Records follow. Copy every line with "STEPPER".
━━━━━━━━━━━━━━━━
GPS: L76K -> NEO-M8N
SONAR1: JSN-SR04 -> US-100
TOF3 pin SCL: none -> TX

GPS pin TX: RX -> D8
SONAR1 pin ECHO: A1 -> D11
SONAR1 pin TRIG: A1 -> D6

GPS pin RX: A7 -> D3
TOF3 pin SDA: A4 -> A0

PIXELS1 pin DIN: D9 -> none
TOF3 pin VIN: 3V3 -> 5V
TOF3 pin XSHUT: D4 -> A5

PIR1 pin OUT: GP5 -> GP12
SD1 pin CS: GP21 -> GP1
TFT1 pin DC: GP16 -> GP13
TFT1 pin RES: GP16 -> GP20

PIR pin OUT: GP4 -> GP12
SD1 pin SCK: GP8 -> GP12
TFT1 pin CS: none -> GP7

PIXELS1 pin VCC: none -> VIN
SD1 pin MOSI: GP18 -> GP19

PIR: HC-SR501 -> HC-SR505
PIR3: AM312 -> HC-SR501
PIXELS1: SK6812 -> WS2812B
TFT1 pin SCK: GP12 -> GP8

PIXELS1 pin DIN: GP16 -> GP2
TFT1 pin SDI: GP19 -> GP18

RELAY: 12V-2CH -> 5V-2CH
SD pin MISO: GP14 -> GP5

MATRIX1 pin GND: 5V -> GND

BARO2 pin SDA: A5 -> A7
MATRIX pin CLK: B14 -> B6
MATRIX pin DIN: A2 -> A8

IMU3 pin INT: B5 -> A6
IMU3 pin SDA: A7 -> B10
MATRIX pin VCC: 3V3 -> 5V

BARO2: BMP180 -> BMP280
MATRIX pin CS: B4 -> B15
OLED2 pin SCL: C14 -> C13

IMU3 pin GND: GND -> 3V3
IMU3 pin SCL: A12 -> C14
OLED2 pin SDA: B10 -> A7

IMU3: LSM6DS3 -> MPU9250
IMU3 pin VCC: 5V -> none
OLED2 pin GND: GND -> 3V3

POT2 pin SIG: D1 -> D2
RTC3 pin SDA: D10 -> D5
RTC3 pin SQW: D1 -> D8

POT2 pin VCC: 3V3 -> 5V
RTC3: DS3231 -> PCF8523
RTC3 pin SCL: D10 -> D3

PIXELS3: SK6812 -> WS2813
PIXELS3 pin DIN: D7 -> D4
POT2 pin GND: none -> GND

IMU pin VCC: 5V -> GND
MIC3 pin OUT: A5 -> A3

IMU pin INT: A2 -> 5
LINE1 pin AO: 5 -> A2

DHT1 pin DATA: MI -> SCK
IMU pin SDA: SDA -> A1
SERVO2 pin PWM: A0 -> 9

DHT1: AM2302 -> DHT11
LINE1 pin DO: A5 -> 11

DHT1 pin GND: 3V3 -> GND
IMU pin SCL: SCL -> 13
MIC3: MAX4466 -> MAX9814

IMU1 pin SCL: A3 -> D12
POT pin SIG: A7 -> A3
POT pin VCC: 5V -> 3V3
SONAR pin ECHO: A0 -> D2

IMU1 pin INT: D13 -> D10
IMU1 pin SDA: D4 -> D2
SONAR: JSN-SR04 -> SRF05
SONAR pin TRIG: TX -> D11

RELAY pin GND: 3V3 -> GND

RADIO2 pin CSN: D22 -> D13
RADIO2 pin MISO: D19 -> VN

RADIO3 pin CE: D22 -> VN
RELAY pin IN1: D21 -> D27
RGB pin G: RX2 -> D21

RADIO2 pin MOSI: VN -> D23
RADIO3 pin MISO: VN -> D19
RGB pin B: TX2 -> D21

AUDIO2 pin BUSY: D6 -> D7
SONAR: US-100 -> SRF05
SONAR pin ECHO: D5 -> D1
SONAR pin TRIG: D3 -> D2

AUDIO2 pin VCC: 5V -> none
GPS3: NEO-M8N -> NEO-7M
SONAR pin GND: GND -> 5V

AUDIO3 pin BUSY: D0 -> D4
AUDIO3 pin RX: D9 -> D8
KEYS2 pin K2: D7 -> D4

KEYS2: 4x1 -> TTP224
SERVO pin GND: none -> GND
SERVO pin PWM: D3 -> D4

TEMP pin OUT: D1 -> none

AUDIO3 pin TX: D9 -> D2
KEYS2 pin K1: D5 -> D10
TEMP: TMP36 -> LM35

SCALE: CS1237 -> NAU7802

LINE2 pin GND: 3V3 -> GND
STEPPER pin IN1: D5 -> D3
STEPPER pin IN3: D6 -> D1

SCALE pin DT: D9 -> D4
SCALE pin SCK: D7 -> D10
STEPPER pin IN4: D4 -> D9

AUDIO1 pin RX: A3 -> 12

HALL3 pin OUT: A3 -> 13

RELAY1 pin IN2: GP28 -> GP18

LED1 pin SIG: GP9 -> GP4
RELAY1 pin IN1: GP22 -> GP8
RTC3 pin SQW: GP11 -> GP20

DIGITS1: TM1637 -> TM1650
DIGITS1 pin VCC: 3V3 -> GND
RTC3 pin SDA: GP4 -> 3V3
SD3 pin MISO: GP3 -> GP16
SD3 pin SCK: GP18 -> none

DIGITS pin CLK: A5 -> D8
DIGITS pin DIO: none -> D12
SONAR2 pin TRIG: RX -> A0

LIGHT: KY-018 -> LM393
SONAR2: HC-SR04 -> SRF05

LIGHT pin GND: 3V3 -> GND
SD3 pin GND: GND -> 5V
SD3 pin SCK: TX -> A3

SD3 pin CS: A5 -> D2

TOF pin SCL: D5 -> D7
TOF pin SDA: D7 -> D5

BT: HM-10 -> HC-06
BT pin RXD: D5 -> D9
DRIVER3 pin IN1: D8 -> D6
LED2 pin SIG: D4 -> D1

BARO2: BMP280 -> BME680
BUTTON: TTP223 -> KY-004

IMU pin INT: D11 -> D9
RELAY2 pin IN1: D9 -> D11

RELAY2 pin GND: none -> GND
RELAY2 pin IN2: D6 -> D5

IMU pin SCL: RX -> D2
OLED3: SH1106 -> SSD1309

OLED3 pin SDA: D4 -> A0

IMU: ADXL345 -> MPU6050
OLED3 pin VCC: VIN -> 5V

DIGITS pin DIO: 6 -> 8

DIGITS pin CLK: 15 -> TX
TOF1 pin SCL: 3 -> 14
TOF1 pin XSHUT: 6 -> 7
━━━━━━━━━━━━━━━━
Solution to this problem:
STEPPER pin IN1: D5 -> D3
STEPPER pin IN3: D6 -> D1
STEPPER pin IN4: D4 -> D9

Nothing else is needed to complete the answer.